DATASET RECORDS START

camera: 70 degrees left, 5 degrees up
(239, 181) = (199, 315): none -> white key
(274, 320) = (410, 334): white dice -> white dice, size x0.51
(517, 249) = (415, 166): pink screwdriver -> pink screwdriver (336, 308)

DATASET RECORDS END
DATASET RECORDS START

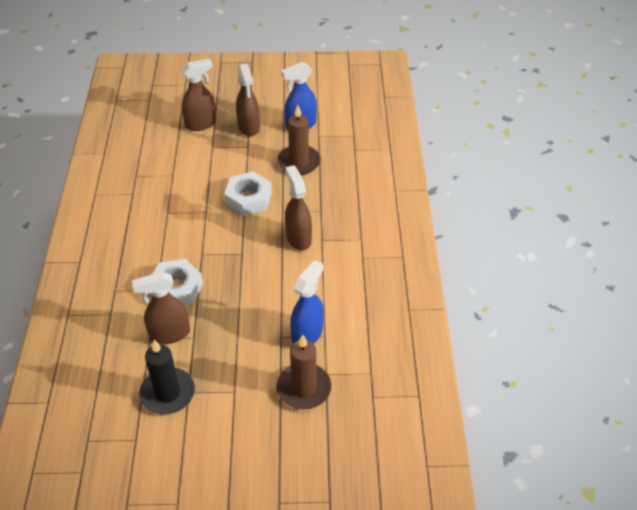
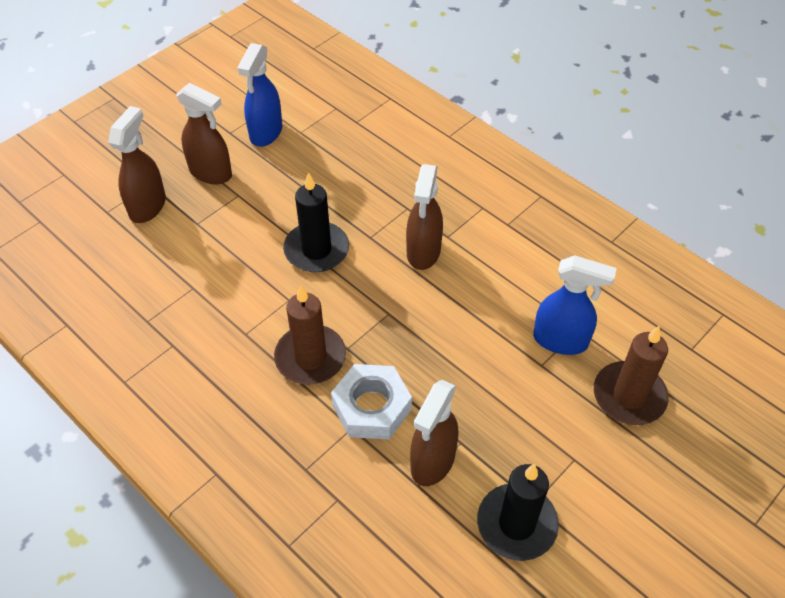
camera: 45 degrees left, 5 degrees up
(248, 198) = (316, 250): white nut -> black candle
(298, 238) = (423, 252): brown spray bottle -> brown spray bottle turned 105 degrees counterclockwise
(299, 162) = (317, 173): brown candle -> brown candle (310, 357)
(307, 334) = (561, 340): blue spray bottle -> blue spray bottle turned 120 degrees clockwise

DATASET RECORDS END
DATASET RECORDS START

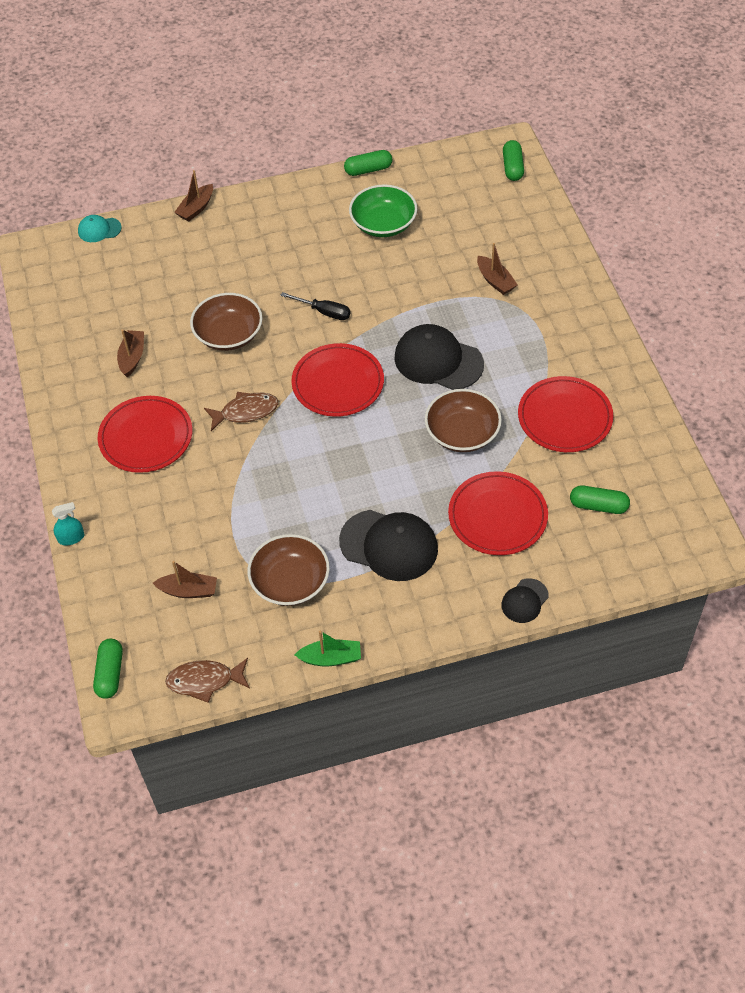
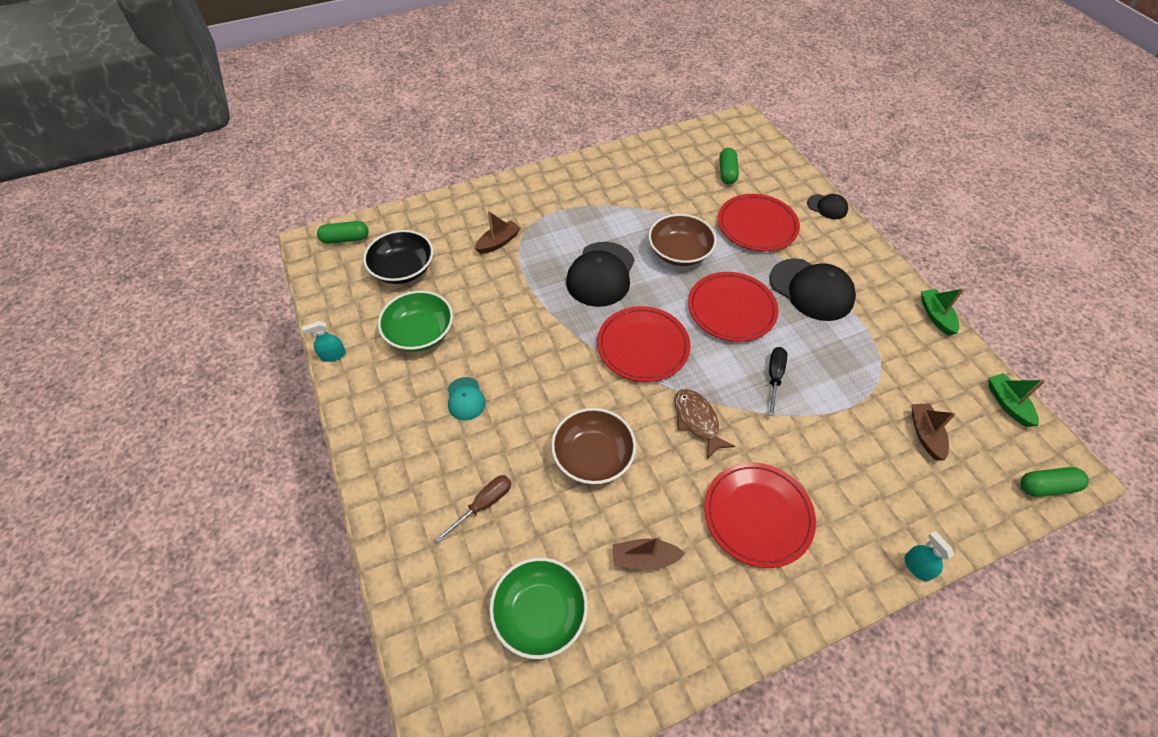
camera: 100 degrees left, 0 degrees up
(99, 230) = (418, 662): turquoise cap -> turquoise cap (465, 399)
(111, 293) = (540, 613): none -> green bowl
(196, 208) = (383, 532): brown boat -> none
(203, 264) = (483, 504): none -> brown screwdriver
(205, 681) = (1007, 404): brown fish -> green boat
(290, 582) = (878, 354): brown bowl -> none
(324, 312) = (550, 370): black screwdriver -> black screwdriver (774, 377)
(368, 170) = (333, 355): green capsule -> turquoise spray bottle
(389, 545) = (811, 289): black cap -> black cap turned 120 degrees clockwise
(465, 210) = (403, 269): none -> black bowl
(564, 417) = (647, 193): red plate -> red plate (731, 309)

DATASET RECORDS END

▶ EXERCISE DIRECTIONS
Which lines above run from the one containing "(196, 208) = (383, 532): brown boat -> none" to the one containing "(564, 417) = (647, 193): red"? Give them again exactly, both ends included.

▶ PROBLEM SOLUTION
(196, 208) = (383, 532): brown boat -> none
(203, 264) = (483, 504): none -> brown screwdriver
(205, 681) = (1007, 404): brown fish -> green boat
(290, 582) = (878, 354): brown bowl -> none
(324, 312) = (550, 370): black screwdriver -> black screwdriver (774, 377)
(368, 170) = (333, 355): green capsule -> turquoise spray bottle
(389, 545) = (811, 289): black cap -> black cap turned 120 degrees clockwise
(465, 210) = (403, 269): none -> black bowl
(564, 417) = (647, 193): red plate -> red plate (731, 309)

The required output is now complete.